> Exercise details
Working through the lines below, return each one that holds "NMOS".

> Source data
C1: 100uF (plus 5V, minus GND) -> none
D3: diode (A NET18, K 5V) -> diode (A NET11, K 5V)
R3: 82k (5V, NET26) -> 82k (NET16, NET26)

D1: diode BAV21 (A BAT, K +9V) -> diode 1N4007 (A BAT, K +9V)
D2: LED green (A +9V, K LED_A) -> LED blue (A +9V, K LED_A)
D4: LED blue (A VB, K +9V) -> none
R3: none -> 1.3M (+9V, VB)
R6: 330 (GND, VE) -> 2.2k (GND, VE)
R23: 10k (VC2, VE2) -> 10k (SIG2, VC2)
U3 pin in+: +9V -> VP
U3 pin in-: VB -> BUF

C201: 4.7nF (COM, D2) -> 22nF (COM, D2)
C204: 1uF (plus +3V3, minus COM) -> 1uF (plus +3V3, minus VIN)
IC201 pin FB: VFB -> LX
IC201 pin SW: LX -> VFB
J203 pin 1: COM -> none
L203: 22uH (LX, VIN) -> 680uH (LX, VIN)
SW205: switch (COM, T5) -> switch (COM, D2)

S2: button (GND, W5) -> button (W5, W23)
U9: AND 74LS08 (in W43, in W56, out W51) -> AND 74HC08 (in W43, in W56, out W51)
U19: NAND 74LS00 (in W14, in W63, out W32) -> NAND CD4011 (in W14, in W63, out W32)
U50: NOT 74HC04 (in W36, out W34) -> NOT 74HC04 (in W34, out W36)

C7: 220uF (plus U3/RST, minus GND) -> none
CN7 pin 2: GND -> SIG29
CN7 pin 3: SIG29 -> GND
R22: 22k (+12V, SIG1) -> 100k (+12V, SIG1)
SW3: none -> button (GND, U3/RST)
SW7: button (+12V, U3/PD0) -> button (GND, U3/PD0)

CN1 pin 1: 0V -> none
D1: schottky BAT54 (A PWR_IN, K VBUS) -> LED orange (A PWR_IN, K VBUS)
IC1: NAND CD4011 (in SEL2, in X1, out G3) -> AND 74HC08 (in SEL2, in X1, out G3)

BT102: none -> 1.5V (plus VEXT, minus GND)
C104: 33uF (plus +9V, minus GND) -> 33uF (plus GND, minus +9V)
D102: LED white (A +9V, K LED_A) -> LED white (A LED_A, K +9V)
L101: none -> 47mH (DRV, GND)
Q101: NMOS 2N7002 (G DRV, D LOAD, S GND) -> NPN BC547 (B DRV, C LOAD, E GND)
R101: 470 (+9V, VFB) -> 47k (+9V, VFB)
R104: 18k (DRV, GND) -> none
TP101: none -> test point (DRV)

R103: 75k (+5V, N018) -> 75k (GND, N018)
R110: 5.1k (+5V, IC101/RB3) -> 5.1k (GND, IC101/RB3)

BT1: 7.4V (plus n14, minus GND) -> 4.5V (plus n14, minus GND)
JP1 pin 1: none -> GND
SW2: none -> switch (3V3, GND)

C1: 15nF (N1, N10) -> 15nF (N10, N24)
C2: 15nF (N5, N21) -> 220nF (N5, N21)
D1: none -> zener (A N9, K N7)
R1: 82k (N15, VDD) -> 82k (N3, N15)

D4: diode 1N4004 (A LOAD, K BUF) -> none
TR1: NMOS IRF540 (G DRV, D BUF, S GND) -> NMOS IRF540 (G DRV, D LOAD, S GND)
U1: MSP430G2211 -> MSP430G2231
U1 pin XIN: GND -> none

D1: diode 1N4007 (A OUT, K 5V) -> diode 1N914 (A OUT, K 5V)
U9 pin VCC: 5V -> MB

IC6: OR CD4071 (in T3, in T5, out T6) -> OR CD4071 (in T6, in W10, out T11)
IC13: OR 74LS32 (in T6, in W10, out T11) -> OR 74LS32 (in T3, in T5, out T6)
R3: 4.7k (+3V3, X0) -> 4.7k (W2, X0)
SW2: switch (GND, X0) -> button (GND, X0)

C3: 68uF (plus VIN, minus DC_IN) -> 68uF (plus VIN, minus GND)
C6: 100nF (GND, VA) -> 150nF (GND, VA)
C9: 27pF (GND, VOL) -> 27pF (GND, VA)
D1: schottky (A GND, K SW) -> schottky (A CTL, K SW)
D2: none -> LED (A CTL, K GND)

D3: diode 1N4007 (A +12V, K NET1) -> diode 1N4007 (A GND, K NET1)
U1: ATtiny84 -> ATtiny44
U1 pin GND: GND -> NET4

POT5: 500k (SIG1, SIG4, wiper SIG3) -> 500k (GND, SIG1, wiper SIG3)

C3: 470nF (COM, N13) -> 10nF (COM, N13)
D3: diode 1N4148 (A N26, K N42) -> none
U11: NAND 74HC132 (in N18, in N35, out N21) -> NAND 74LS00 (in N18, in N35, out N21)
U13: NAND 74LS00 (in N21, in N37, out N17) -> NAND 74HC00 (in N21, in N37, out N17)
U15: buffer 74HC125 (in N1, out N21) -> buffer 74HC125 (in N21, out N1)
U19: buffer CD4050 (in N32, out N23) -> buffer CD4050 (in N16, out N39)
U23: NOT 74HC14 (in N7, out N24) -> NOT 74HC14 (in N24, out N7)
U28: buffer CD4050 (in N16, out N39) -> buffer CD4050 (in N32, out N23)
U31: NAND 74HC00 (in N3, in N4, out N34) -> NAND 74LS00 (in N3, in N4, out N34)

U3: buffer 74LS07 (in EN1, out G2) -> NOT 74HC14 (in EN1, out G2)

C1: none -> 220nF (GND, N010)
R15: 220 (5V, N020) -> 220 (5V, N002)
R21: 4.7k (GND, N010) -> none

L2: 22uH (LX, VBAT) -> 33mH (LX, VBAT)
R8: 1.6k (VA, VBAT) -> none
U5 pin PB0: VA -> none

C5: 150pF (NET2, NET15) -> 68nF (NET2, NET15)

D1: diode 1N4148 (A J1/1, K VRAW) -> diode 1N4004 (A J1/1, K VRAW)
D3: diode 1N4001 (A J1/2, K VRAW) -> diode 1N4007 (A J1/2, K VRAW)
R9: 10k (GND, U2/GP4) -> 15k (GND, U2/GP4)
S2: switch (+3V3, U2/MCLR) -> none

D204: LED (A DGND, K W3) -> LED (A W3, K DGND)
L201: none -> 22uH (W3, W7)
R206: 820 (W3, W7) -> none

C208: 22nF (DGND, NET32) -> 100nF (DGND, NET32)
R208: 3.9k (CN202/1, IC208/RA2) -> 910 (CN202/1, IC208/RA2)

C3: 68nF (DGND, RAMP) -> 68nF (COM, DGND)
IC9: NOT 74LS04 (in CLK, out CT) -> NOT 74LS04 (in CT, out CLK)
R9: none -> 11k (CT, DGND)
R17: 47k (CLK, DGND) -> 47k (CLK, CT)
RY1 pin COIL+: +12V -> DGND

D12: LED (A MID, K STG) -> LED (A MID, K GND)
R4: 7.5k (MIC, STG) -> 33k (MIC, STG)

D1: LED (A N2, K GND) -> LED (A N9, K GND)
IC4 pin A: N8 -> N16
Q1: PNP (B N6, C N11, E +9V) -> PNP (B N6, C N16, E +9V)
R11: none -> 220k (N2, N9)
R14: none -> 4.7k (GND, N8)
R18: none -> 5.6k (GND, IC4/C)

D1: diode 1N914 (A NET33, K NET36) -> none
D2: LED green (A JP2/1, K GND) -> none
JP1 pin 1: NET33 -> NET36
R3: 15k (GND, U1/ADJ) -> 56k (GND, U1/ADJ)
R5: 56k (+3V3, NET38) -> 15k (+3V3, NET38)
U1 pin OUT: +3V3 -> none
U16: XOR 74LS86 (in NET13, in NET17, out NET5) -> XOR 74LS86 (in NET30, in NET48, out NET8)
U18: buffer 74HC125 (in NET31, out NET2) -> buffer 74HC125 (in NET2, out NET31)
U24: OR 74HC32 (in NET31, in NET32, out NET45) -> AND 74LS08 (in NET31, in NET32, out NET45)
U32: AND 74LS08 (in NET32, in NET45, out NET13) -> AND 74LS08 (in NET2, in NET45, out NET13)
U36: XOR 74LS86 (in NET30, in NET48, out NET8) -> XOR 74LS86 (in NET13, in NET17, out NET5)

> Answer area
Q101: NMOS 2N7002 (G DRV, D LOAD, S GND) -> NPN BC547 (B DRV, C LOAD, E GND)
TR1: NMOS IRF540 (G DRV, D BUF, S GND) -> NMOS IRF540 (G DRV, D LOAD, S GND)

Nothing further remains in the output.